● **Task directions**: Output the rows starting at the line containing "Image resolution: width=960 pixels, height=540 pixels. I" and ending at the line containing "coordinates (706, 321).", reproducing each line verbatim.

────────────────────────────────────────

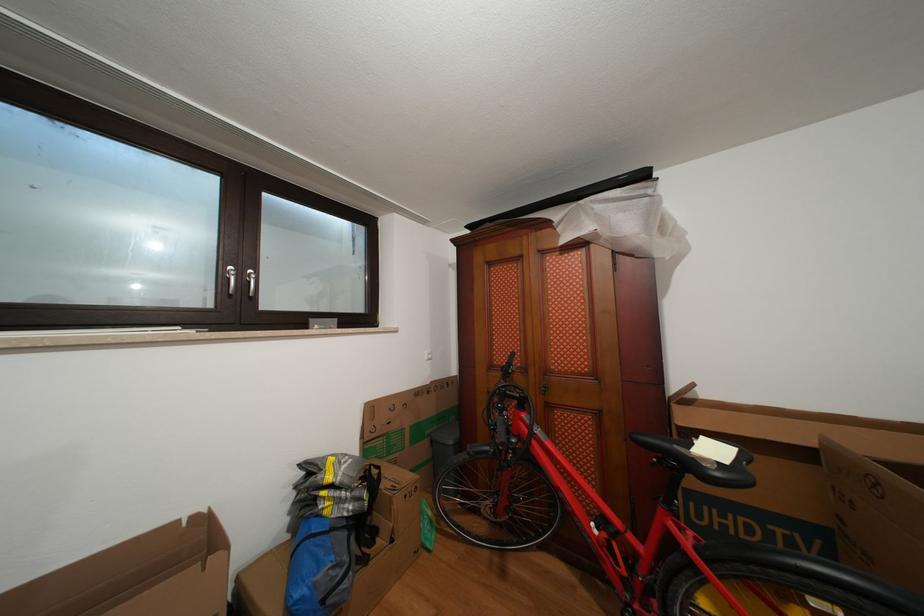
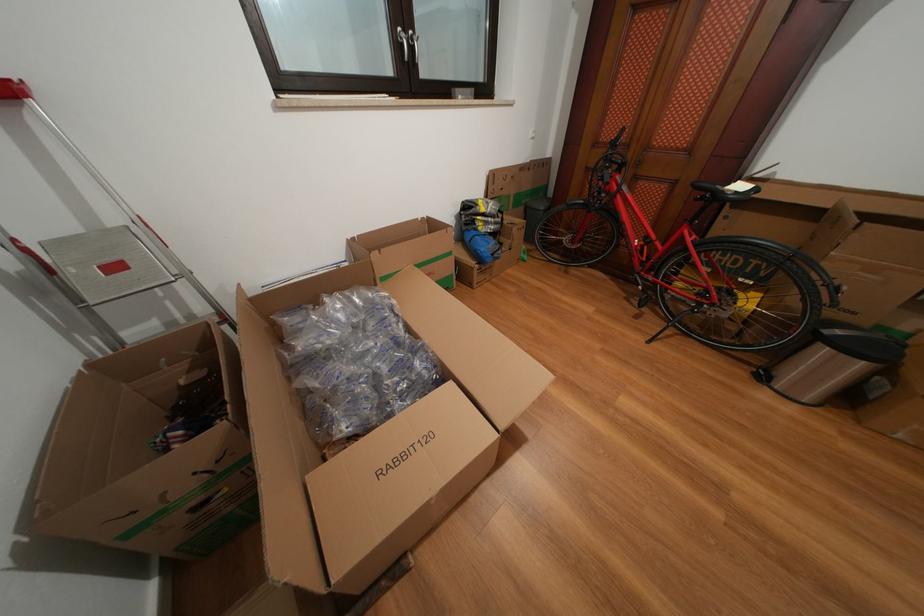
In the second image, find the point that corresponds to point 238,273 in the first image.

(407, 34)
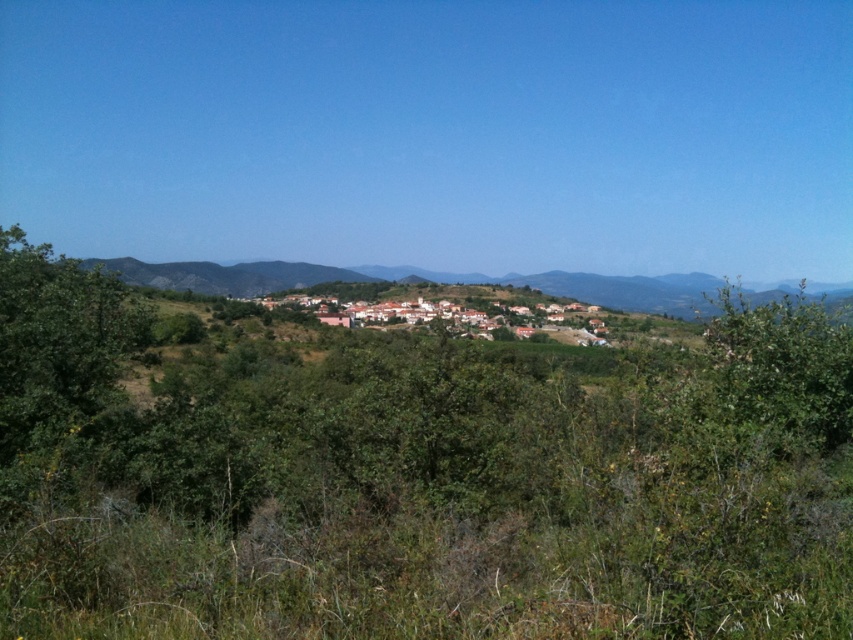
Question: Which object is closer to the camera taking this photo?

Choices:
 (A) green leafy bush at upper right
 (B) green leafy tree at left

Answer: (A)

Question: Is green leafy tree at left to the right of green leafy bush at upper right from the viewer's perspective?

Choices:
 (A) yes
 (B) no

Answer: (B)

Question: Where is green leafy tree at left located in relation to green leafy bush at upper right in the image?

Choices:
 (A) above
 (B) below

Answer: (A)

Question: Which point is closer to the camera taking this photo?

Choices:
 (A) (796, 348)
 (B) (111, 339)

Answer: (A)

Question: In this image, where is green leafy tree at left located relative to green leafy bush at upper right?

Choices:
 (A) above
 (B) below

Answer: (A)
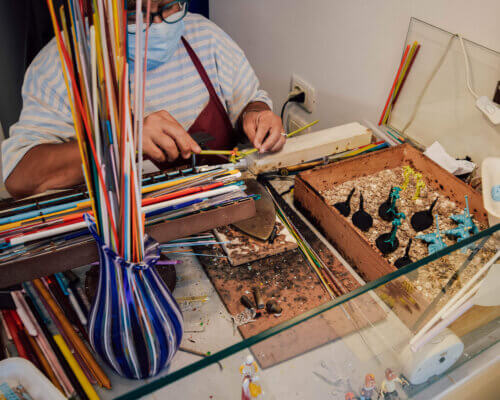
Find the location of a particular element. This screenshot has height=400, width=500. dirty wooden slab is located at coordinates (283, 271).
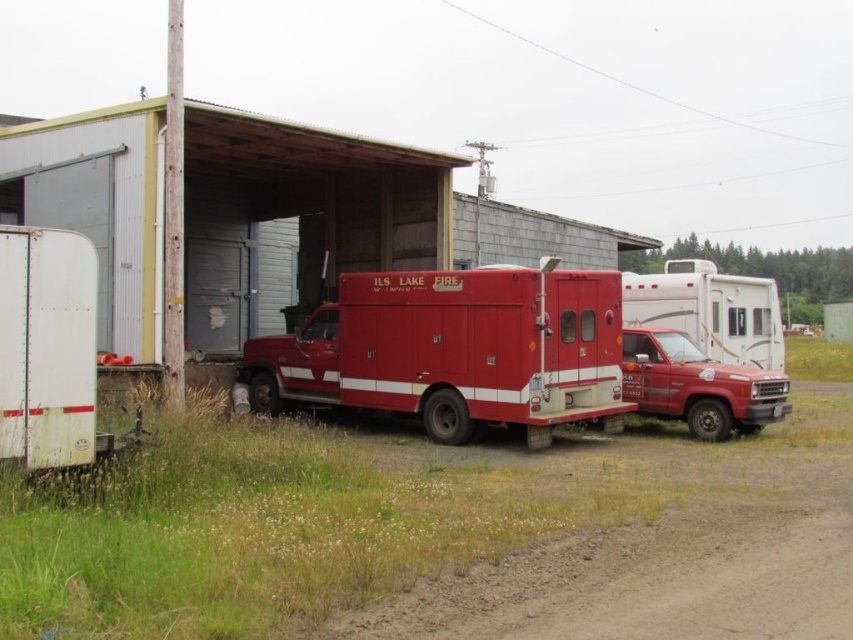
From the picture: Between metallic red fire truck at center and shiny red fire truck at center, which one is positioned lower?

Positioned lower is metallic red fire truck at center.

Where is `metallic red fire truck at center`? The width and height of the screenshot is (853, 640). metallic red fire truck at center is located at coordinates (386, 524).

Identify the location of metallic red fire truck at center. Image resolution: width=853 pixels, height=640 pixels. (386, 524).

Can you confirm if metallic red fire truck at center is positioned to the right of matte red fire truck at center?

Incorrect, metallic red fire truck at center is not on the right side of matte red fire truck at center.

Between metallic red fire truck at center and matte red fire truck at center, which one appears on the left side from the viewer's perspective?

From the viewer's perspective, metallic red fire truck at center appears more on the left side.

Find the location of a particular element. metallic red fire truck at center is located at coordinates (386, 524).

Find the location of a particular element. This screenshot has width=853, height=640. metallic red fire truck at center is located at coordinates (386, 524).

Who is taller, shiny red fire truck at center or matte red fire truck at center?

Standing taller between the two is matte red fire truck at center.

Does shiny red fire truck at center have a greater width compared to matte red fire truck at center?

In fact, shiny red fire truck at center might be narrower than matte red fire truck at center.

At what (x,y) coordinates should I click in order to perform the action: click on shiny red fire truck at center. Please return your answer as a coordinate pair (x, y). Image resolution: width=853 pixels, height=640 pixels. Looking at the image, I should click on (456, 349).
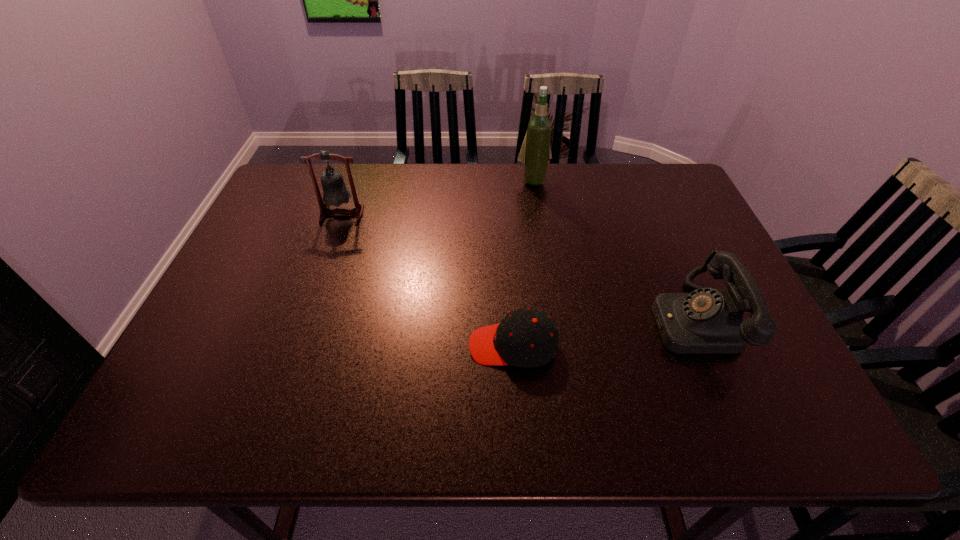
In order to click on the tallest object in this screenshot , I will do `click(535, 152)`.

You are a GUI agent. You are given a task and a screenshot of the screen. Output one action in this format:
    pyautogui.click(x=<x>, y=<y>)
    Task: Click on the wine bottle
    
    Given the screenshot: What is the action you would take?
    pyautogui.click(x=535, y=152)

Identify the location of bell. The height and width of the screenshot is (540, 960). (335, 193).

Image resolution: width=960 pixels, height=540 pixels. I want to click on the second farthest object, so click(x=335, y=193).

You are a GUI agent. You are given a task and a screenshot of the screen. Output one action in this format:
    pyautogui.click(x=<x>, y=<y>)
    Task: Click on the telephone
    
    Given the screenshot: What is the action you would take?
    pyautogui.click(x=706, y=321)

Find the location of a particular element. This screenshot has height=540, width=960. the rightmost object is located at coordinates (706, 321).

Locate an element on the screen. This screenshot has height=540, width=960. the shortest object is located at coordinates (527, 338).

Locate an element on the screen. Image resolution: width=960 pixels, height=540 pixels. vacant area situated on the front-facing side of the tallest object is located at coordinates (542, 240).

Locate an element on the screen. The image size is (960, 540). free point located on the left of the third nearest object is located at coordinates (299, 214).

Image resolution: width=960 pixels, height=540 pixels. Find the location of `free space located 0.140m on the dial of the telephone`. free space located 0.140m on the dial of the telephone is located at coordinates (593, 320).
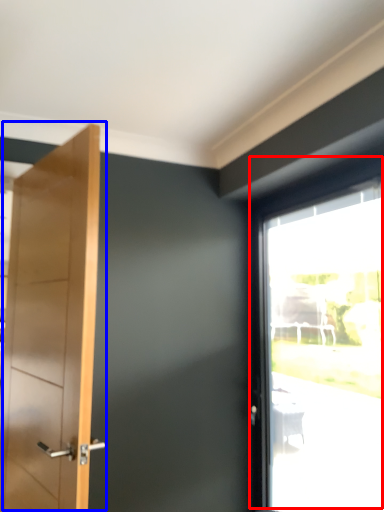
Question: Which of the following is the farthest to the observer, window (highlighted by a red box) or door (highlighted by a blue box)?

Choices:
 (A) window
 (B) door

Answer: (A)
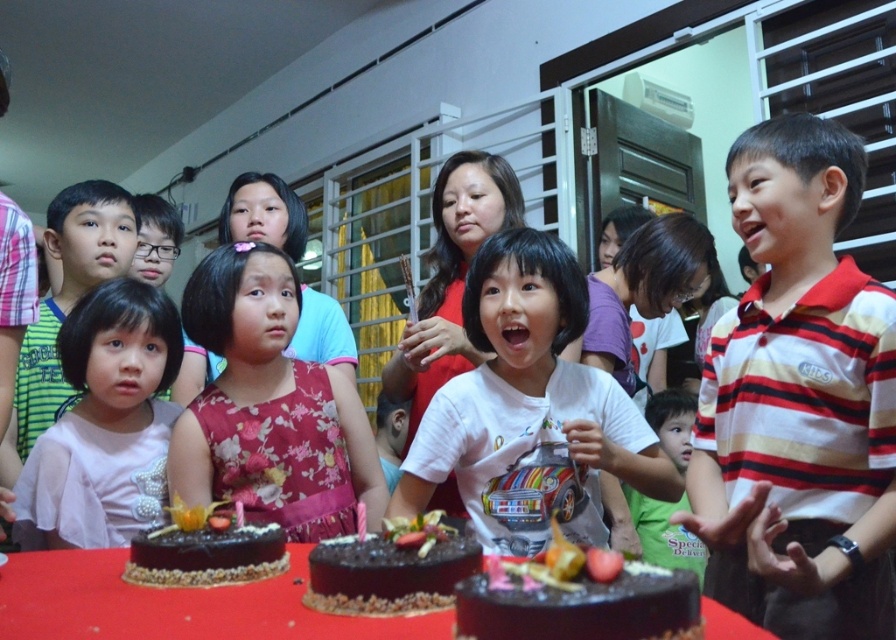
Question: Does chocolate frosted cake at lower left have a greater width compared to green cotton shirt at center?

Choices:
 (A) yes
 (B) no

Answer: (B)

Question: Which of the following is the farthest from the observer?

Choices:
 (A) (435, 586)
 (B) (350, 356)
 (C) (192, 529)
 (D) (47, 380)

Answer: (B)

Question: Which object appears closest to the camera in this image?

Choices:
 (A) pink fabric dress at lower left
 (B) pink satin dress at center
 (C) pink floral dress at center

Answer: (C)

Question: From the image, what is the correct spatial relationship of chocolate matte cake at center in relation to chocolatesmoothcake at center?

Choices:
 (A) left
 (B) right

Answer: (B)

Question: Does striped cotton shirt at right appear on the right side of white matte shirt at center?

Choices:
 (A) no
 (B) yes

Answer: (B)

Question: Which point is farther to the camera?

Choices:
 (A) pink satin dress at center
 (B) white matte shirt at center

Answer: (A)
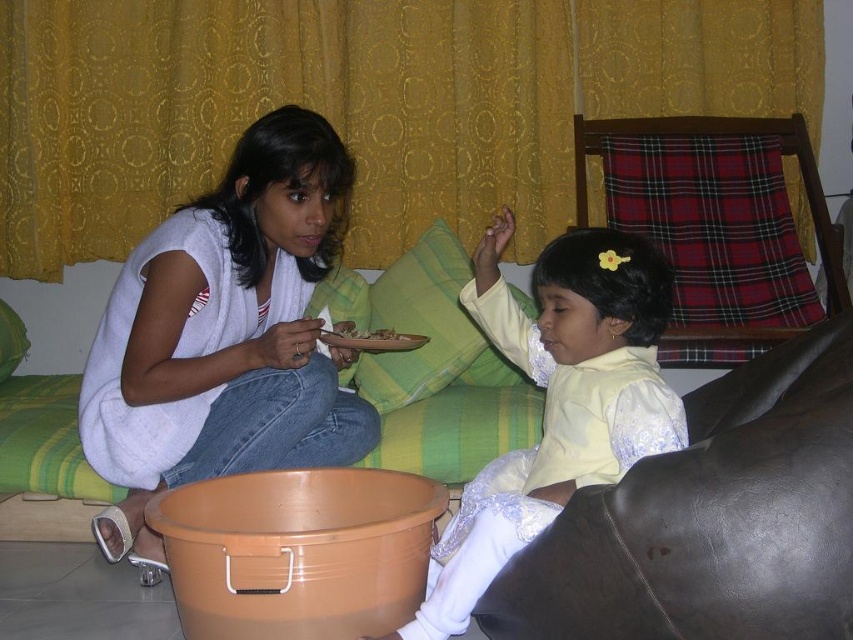
Question: Does matte yellow dress at center have a smaller size compared to smooth brown plate at center?

Choices:
 (A) no
 (B) yes

Answer: (A)

Question: Which object is the closest to the matte yellow dress at center?

Choices:
 (A) matte white sweater at center
 (B) silky yellow dress at center

Answer: (B)

Question: Is matte yellow dress at center positioned in front of silky yellow dress at center?

Choices:
 (A) yes
 (B) no

Answer: (A)

Question: Based on their relative distances, which object is nearer to the matte white sweater at center?

Choices:
 (A) smooth brown plate at center
 (B) matte yellow dress at center
 (C) silky yellow dress at center

Answer: (A)

Question: Estimate the real-world distances between objects in this image. Which object is farther from the matte yellow dress at center?

Choices:
 (A) smooth brown plate at center
 (B) matte white sweater at center
 (C) silky yellow dress at center

Answer: (B)

Question: Is the position of matte white sweater at center less distant than that of matte yellow dress at center?

Choices:
 (A) no
 (B) yes

Answer: (A)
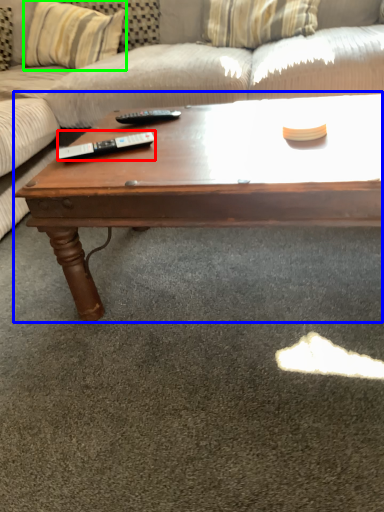
Question: Which is nearer to the remote (highlighted by a red box)? coffee table (highlighted by a blue box) or pillow (highlighted by a green box).

Choices:
 (A) coffee table
 (B) pillow

Answer: (A)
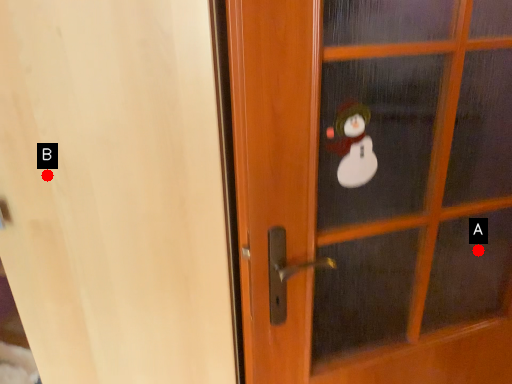
Question: Two points are circled on the image, labeled by A and B beside each circle. Which point is farther from the camera taking this photo?

Choices:
 (A) A is further
 (B) B is further

Answer: (A)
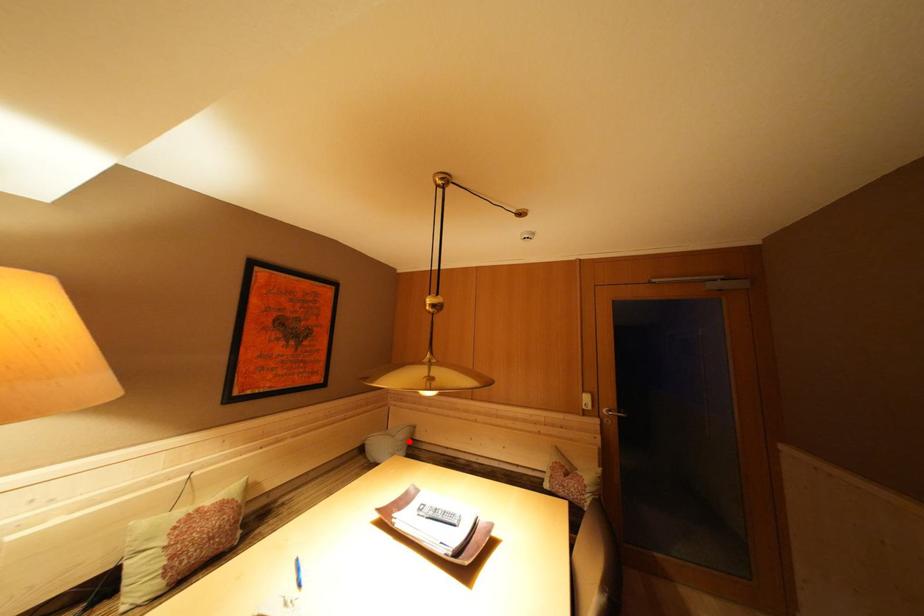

────────────────────────────────────────

● **Written reply**:
Image resolution: width=960 pixels, height=540 pixels. I want to click on the second farthest object, so click(x=335, y=193).

You are a GUI agent. You are given a task and a screenshot of the screen. Output one action in this format:
    pyautogui.click(x=<x>, y=<y>)
    Task: Click on the telephone
    
    Given the screenshot: What is the action you would take?
    pyautogui.click(x=706, y=321)

Find the location of a particular element. This screenshot has height=540, width=960. the rightmost object is located at coordinates (706, 321).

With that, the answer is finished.